**GOAL OF THE EXERCISE**:
Transcribe the listing verbatim, please, with images dropped.

(Beginning of DATA UNDER STUDY)

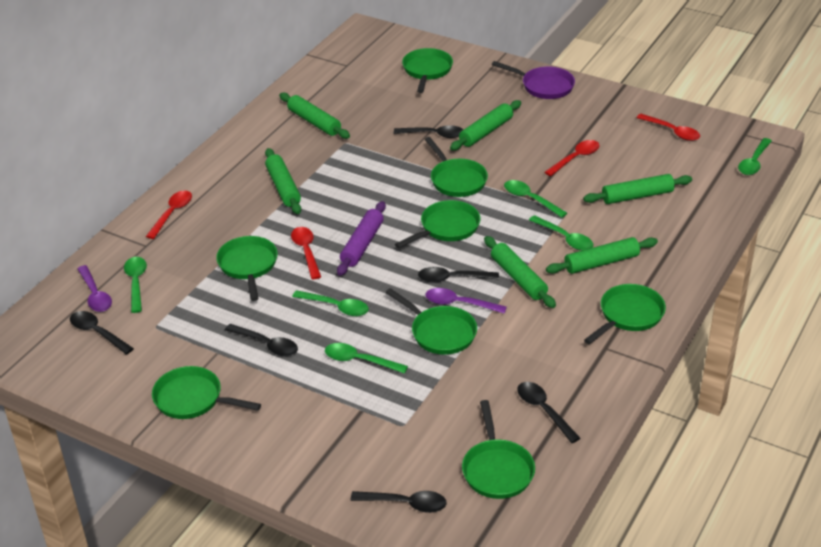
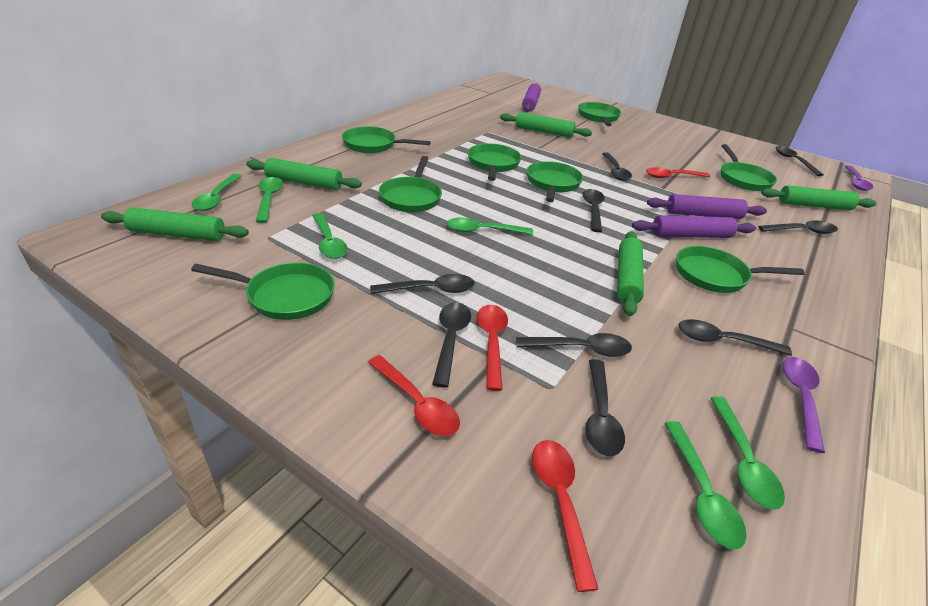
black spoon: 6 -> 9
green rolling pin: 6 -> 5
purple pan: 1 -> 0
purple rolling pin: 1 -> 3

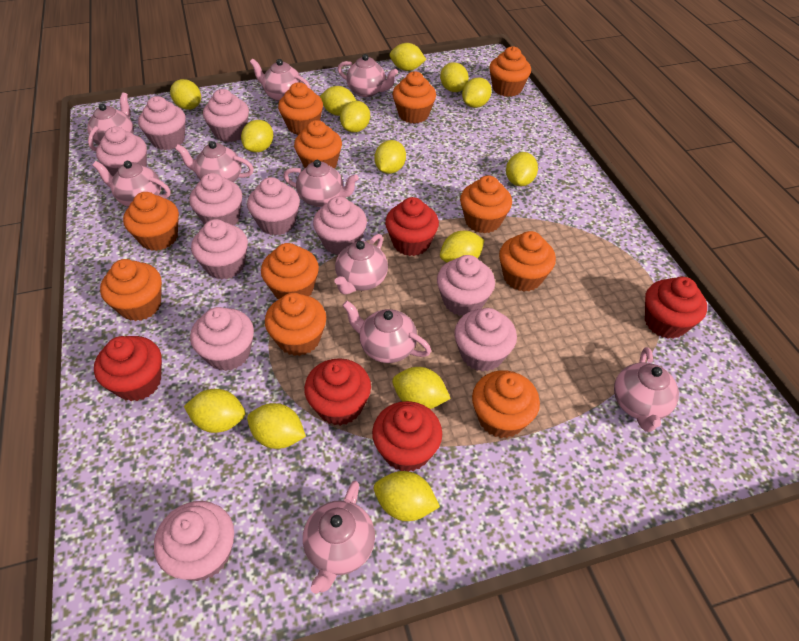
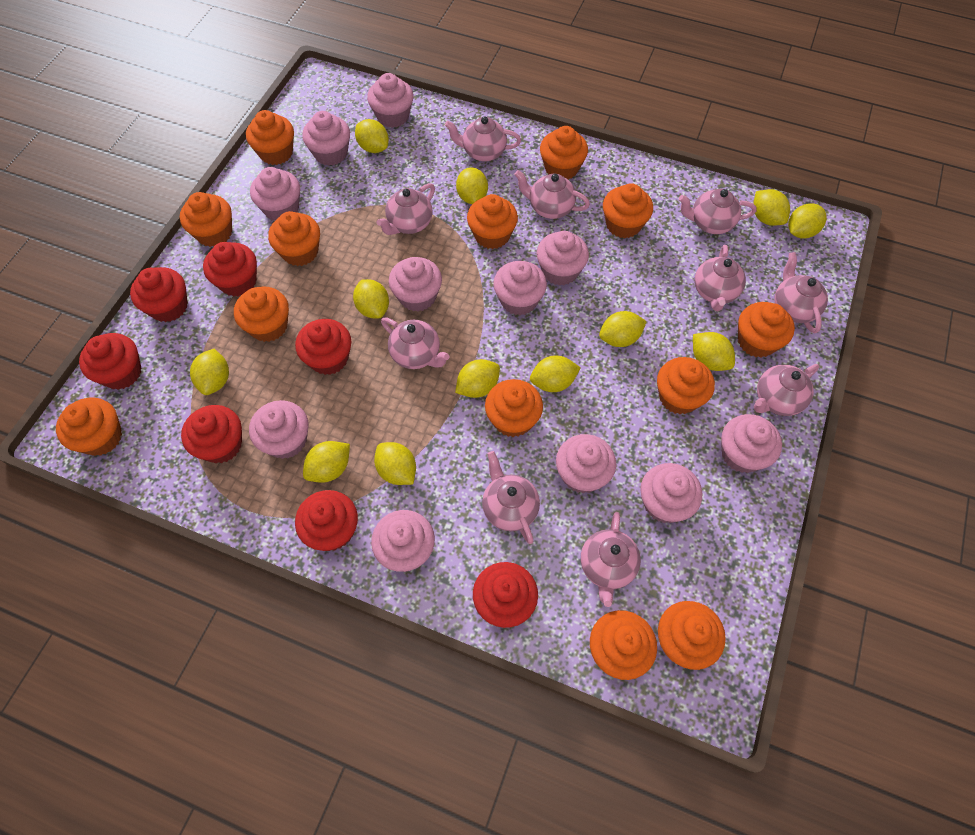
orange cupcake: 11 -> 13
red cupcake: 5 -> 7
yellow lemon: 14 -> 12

(End of DATA UNDER STUDY)

**SOLUTION FOR THIS EXERCISE**:
black spoon: 6 -> 9
green rolling pin: 6 -> 5
purple pan: 1 -> 0
purple rolling pin: 1 -> 3

orange cupcake: 11 -> 13
red cupcake: 5 -> 7
yellow lemon: 14 -> 12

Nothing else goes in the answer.